Your output should be the complete listing, repeated exactly.

★ ★ ★ ★ ★ ★ ★

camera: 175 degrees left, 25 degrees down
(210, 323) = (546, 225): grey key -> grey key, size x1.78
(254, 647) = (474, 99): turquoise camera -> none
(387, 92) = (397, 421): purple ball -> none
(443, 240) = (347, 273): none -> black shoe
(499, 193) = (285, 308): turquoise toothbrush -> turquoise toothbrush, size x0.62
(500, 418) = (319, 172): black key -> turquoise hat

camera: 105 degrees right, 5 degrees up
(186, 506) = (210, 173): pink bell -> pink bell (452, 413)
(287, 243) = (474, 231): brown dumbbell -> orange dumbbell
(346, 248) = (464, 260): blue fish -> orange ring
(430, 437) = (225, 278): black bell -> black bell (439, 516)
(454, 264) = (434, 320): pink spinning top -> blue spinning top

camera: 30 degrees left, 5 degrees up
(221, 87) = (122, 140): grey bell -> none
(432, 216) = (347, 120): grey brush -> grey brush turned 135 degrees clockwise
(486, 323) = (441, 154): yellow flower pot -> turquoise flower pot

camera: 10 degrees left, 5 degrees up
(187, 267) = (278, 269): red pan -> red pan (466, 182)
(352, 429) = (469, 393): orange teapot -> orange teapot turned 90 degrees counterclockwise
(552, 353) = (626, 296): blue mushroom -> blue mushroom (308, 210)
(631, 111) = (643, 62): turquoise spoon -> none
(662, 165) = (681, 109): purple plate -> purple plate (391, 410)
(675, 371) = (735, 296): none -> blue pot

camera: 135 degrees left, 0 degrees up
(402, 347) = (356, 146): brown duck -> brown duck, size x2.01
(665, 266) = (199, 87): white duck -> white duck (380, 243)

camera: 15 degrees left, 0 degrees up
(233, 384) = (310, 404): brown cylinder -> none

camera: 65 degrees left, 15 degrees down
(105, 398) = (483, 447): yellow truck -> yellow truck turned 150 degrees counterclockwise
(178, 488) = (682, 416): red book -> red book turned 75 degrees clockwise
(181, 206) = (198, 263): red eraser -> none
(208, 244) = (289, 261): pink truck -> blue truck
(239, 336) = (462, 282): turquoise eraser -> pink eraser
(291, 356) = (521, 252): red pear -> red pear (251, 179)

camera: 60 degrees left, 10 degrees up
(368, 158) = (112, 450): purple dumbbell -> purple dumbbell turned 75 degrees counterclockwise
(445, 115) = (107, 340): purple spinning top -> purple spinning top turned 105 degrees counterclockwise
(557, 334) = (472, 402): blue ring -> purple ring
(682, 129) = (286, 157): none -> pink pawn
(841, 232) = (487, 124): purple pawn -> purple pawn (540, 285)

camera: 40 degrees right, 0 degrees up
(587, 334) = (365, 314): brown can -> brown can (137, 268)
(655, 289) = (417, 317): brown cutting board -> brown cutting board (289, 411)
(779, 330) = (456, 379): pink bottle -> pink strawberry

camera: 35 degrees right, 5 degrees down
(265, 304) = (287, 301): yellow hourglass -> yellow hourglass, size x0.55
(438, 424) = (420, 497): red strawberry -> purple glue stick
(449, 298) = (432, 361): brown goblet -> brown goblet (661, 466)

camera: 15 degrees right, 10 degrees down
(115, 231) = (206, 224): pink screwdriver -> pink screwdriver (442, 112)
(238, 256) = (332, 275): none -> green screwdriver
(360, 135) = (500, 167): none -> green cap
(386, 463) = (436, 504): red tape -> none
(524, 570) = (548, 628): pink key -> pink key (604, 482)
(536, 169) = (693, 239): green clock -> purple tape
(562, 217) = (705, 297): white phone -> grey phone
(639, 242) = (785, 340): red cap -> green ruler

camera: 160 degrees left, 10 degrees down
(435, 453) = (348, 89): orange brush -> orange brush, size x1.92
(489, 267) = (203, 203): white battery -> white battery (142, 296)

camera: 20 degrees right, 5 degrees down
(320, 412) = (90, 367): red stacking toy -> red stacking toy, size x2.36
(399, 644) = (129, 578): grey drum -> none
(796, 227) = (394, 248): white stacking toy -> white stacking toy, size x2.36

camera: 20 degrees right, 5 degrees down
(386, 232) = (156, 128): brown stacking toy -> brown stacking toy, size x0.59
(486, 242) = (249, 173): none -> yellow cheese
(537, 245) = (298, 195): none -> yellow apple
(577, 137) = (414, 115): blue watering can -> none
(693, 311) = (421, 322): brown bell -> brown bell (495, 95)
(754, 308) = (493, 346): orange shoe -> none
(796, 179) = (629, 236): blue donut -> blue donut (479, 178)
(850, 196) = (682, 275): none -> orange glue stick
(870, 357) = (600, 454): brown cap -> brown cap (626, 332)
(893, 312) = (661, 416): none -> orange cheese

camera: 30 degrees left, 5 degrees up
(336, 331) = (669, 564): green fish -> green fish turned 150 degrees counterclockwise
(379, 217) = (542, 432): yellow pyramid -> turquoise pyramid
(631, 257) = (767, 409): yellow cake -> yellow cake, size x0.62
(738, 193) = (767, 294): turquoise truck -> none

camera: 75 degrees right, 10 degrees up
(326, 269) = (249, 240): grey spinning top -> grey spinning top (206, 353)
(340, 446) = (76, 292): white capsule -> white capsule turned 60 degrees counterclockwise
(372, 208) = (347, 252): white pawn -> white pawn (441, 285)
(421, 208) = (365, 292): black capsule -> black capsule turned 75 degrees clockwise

★ ★ ★ ★ ★ ★ ★

## OUTPUT BELOW
camera: 175 degrees left, 25 degrees down
(210, 323) = (546, 225): grey key -> grey key, size x1.78
(254, 647) = (474, 99): turquoise camera -> none
(387, 92) = (397, 421): purple ball -> none
(443, 240) = (347, 273): none -> black shoe
(499, 193) = (285, 308): turquoise toothbrush -> turquoise toothbrush, size x0.62
(500, 418) = (319, 172): black key -> turquoise hat

camera: 105 degrees right, 5 degrees up
(186, 506) = (210, 173): pink bell -> pink bell (452, 413)
(287, 243) = (474, 231): brown dumbbell -> orange dumbbell
(346, 248) = (464, 260): blue fish -> orange ring
(430, 437) = (225, 278): black bell -> black bell (439, 516)
(454, 264) = (434, 320): pink spinning top -> blue spinning top

camera: 30 degrees left, 5 degrees up
(221, 87) = (122, 140): grey bell -> none
(432, 216) = (347, 120): grey brush -> grey brush turned 135 degrees clockwise
(486, 323) = (441, 154): yellow flower pot -> turquoise flower pot

camera: 10 degrees left, 5 degrees up
(187, 267) = (278, 269): red pan -> red pan (466, 182)
(352, 429) = (469, 393): orange teapot -> orange teapot turned 90 degrees counterclockwise
(552, 353) = (626, 296): blue mushroom -> blue mushroom (308, 210)
(631, 111) = (643, 62): turquoise spoon -> none
(662, 165) = (681, 109): purple plate -> purple plate (391, 410)
(675, 371) = (735, 296): none -> blue pot

camera: 135 degrees left, 0 degrees up
(402, 347) = (356, 146): brown duck -> brown duck, size x2.01
(665, 266) = (199, 87): white duck -> white duck (380, 243)

camera: 15 degrees left, 0 degrees up
(233, 384) = (310, 404): brown cylinder -> none

camera: 65 degrees left, 15 degrees down
(105, 398) = (483, 447): yellow truck -> yellow truck turned 150 degrees counterclockwise
(178, 488) = (682, 416): red book -> red book turned 75 degrees clockwise
(181, 206) = (198, 263): red eraser -> none
(208, 244) = (289, 261): pink truck -> blue truck
(239, 336) = (462, 282): turquoise eraser -> pink eraser
(291, 356) = (521, 252): red pear -> red pear (251, 179)

camera: 60 degrees left, 10 degrees up
(368, 158) = (112, 450): purple dumbbell -> purple dumbbell turned 75 degrees counterclockwise
(445, 115) = (107, 340): purple spinning top -> purple spinning top turned 105 degrees counterclockwise
(557, 334) = (472, 402): blue ring -> purple ring
(682, 129) = (286, 157): none -> pink pawn
(841, 232) = (487, 124): purple pawn -> purple pawn (540, 285)

camera: 40 degrees right, 0 degrees up
(587, 334) = (365, 314): brown can -> brown can (137, 268)
(655, 289) = (417, 317): brown cutting board -> brown cutting board (289, 411)
(779, 330) = (456, 379): pink bottle -> pink strawberry

camera: 35 degrees right, 5 degrees down
(265, 304) = (287, 301): yellow hourglass -> yellow hourglass, size x0.55
(438, 424) = (420, 497): red strawberry -> purple glue stick
(449, 298) = (432, 361): brown goblet -> brown goblet (661, 466)

camera: 15 degrees right, 10 degrees down
(115, 231) = (206, 224): pink screwdriver -> pink screwdriver (442, 112)
(238, 256) = (332, 275): none -> green screwdriver
(360, 135) = (500, 167): none -> green cap
(386, 463) = (436, 504): red tape -> none
(524, 570) = (548, 628): pink key -> pink key (604, 482)
(536, 169) = (693, 239): green clock -> purple tape
(562, 217) = (705, 297): white phone -> grey phone
(639, 242) = (785, 340): red cap -> green ruler

camera: 160 degrees left, 10 degrees down
(435, 453) = (348, 89): orange brush -> orange brush, size x1.92
(489, 267) = (203, 203): white battery -> white battery (142, 296)

camera: 20 degrees right, 5 degrees down
(320, 412) = (90, 367): red stacking toy -> red stacking toy, size x2.36
(399, 644) = (129, 578): grey drum -> none
(796, 227) = (394, 248): white stacking toy -> white stacking toy, size x2.36

camera: 20 degrees right, 5 degrees down
(386, 232) = (156, 128): brown stacking toy -> brown stacking toy, size x0.59
(486, 242) = (249, 173): none -> yellow cheese
(537, 245) = (298, 195): none -> yellow apple
(577, 137) = (414, 115): blue watering can -> none
(693, 311) = (421, 322): brown bell -> brown bell (495, 95)
(754, 308) = (493, 346): orange shoe -> none
(796, 179) = (629, 236): blue donut -> blue donut (479, 178)
(850, 196) = (682, 275): none -> orange glue stick
(870, 357) = (600, 454): brown cap -> brown cap (626, 332)
(893, 312) = (661, 416): none -> orange cheese

camera: 30 degrees left, 5 degrees up
(336, 331) = (669, 564): green fish -> green fish turned 150 degrees counterclockwise
(379, 217) = (542, 432): yellow pyramid -> turquoise pyramid
(631, 257) = (767, 409): yellow cake -> yellow cake, size x0.62
(738, 193) = (767, 294): turquoise truck -> none

camera: 75 degrees right, 10 degrees up
(326, 269) = (249, 240): grey spinning top -> grey spinning top (206, 353)
(340, 446) = (76, 292): white capsule -> white capsule turned 60 degrees counterclockwise
(372, 208) = (347, 252): white pawn -> white pawn (441, 285)
(421, 208) = (365, 292): black capsule -> black capsule turned 75 degrees clockwise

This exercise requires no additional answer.